**DATA TO USE:**

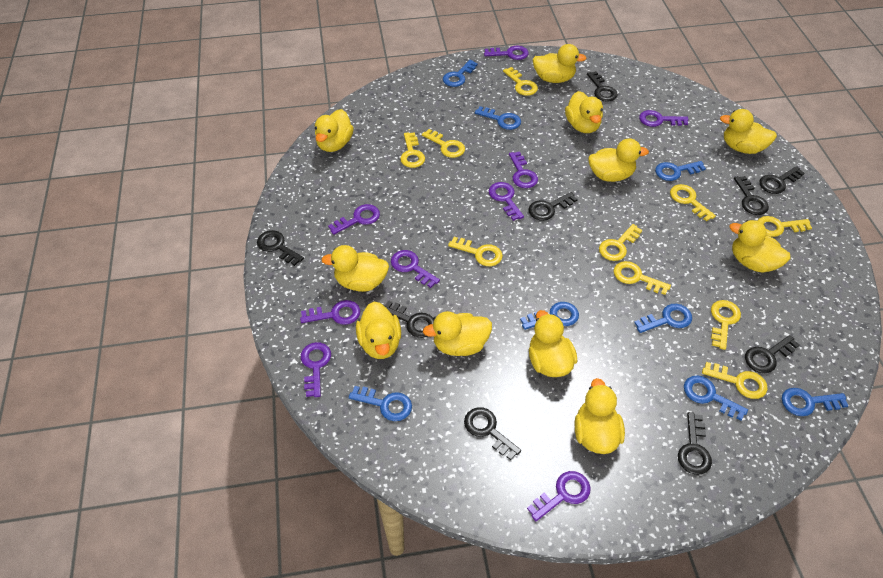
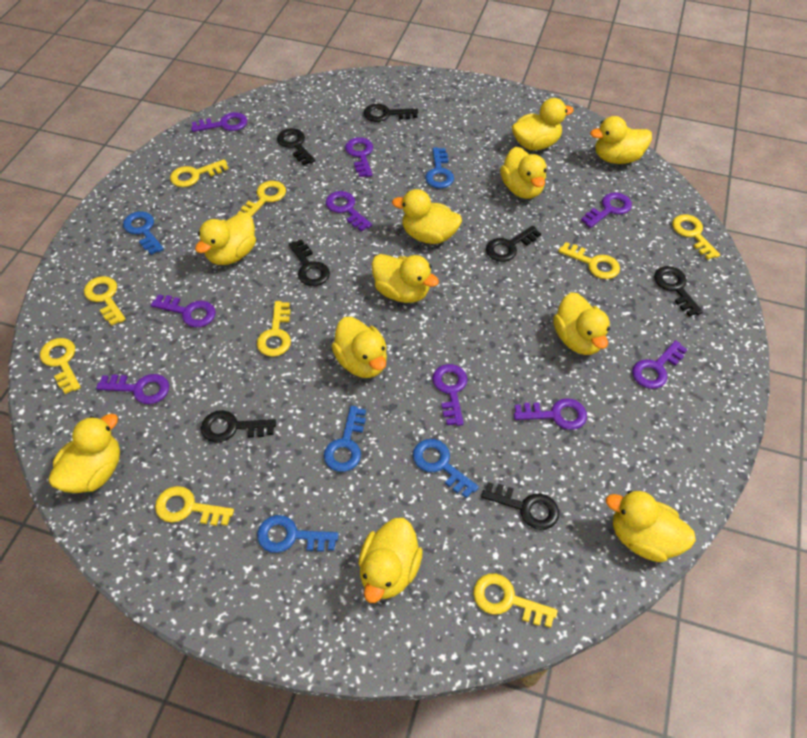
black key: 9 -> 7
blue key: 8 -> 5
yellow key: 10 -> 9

* * *

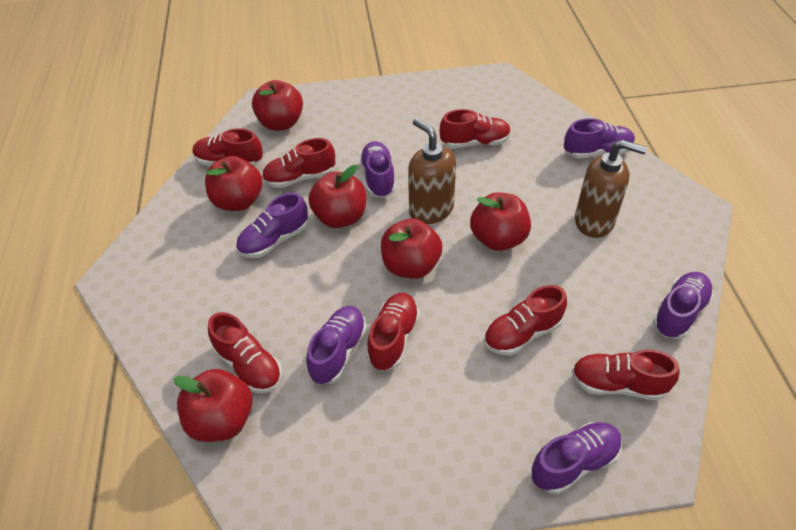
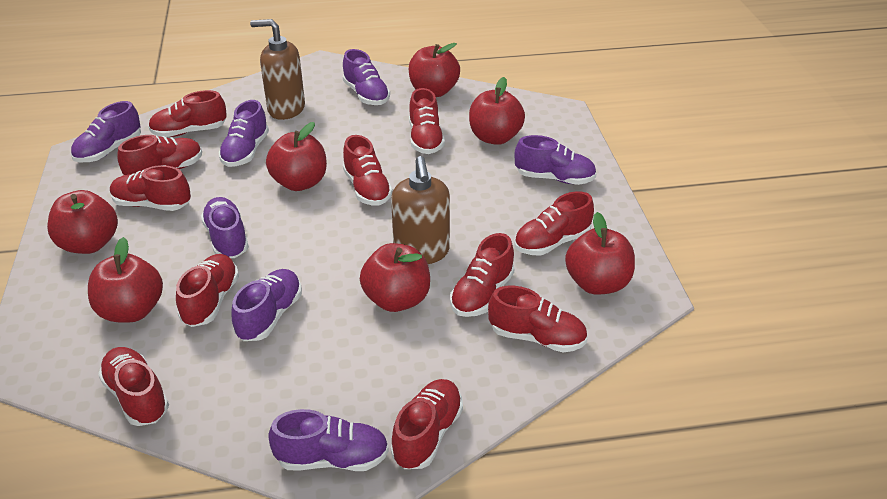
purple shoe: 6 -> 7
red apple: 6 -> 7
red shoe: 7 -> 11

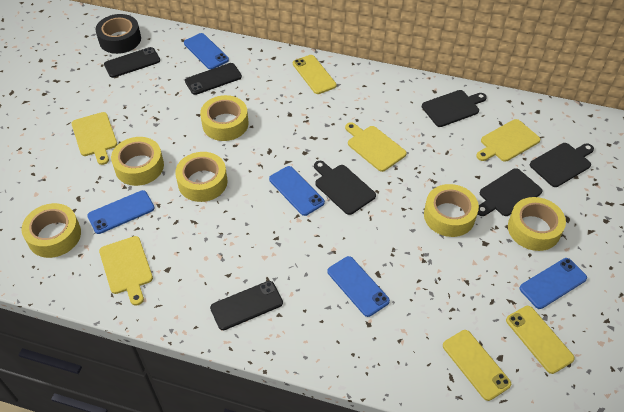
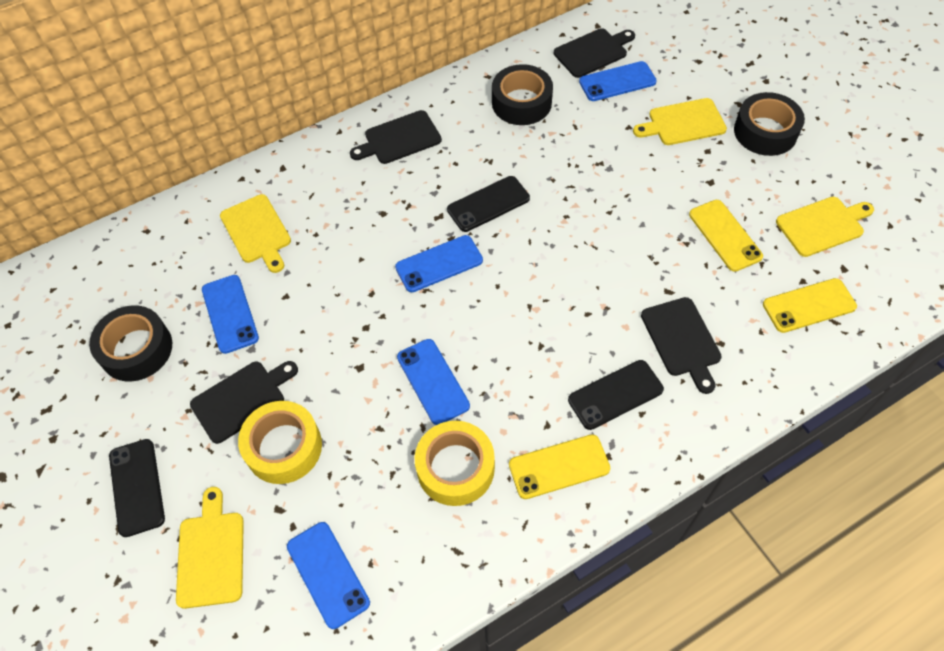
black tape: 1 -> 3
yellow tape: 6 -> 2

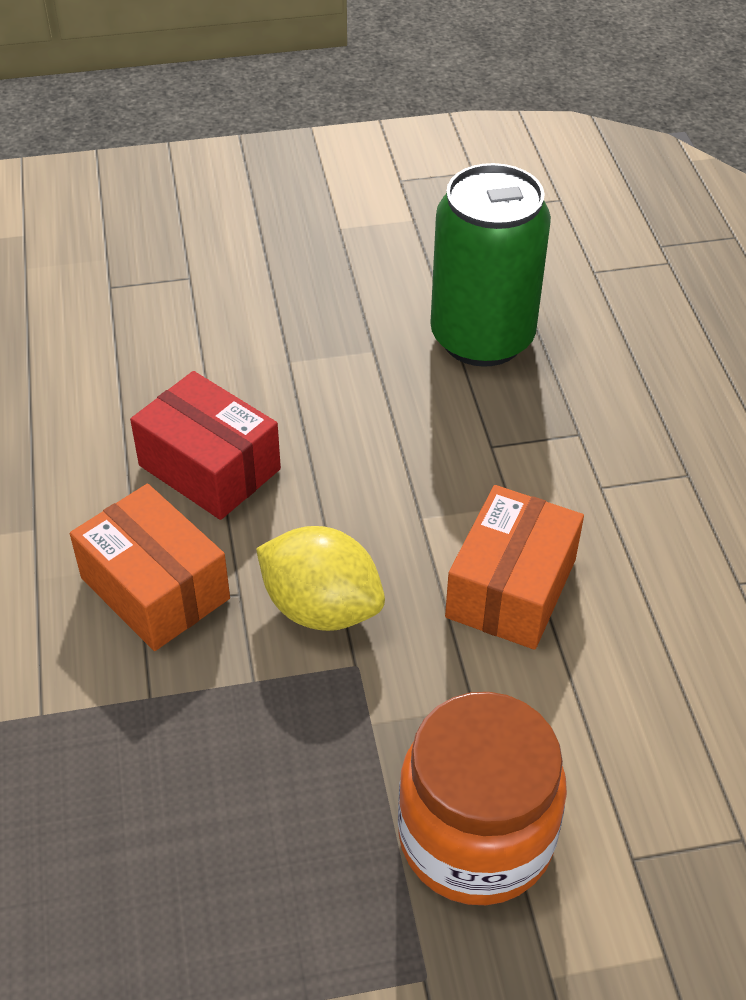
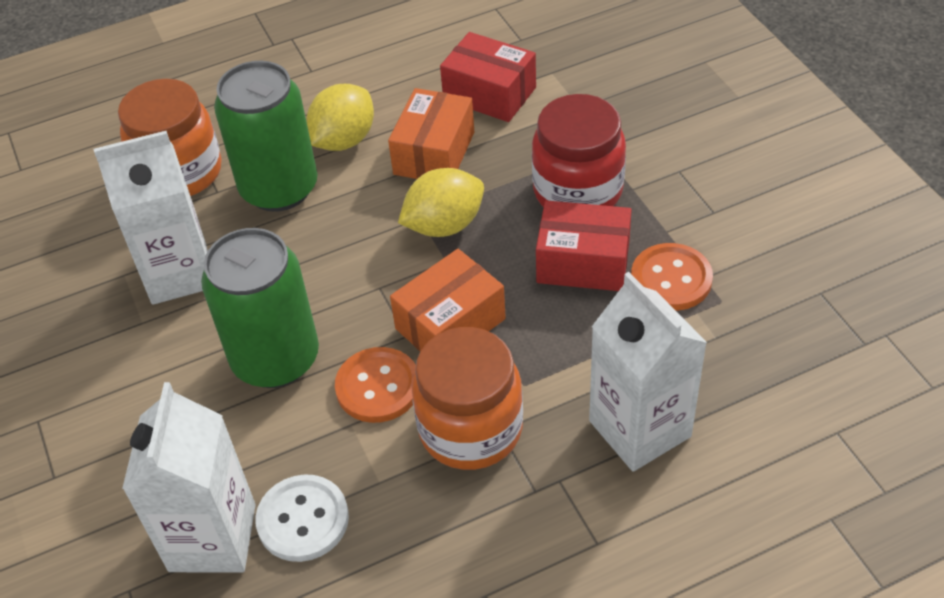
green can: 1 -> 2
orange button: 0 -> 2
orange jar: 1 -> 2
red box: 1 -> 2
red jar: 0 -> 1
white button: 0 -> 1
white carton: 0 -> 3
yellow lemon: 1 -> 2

**TASK TO CARRY OUT:** Transcribe the records above from the line holding "red jar: 0 -> 1" down to the line holding "yellow lemon: 1 -> 2", inclusive, without adding anything.

**ANSWER SPACE:**
red jar: 0 -> 1
white button: 0 -> 1
white carton: 0 -> 3
yellow lemon: 1 -> 2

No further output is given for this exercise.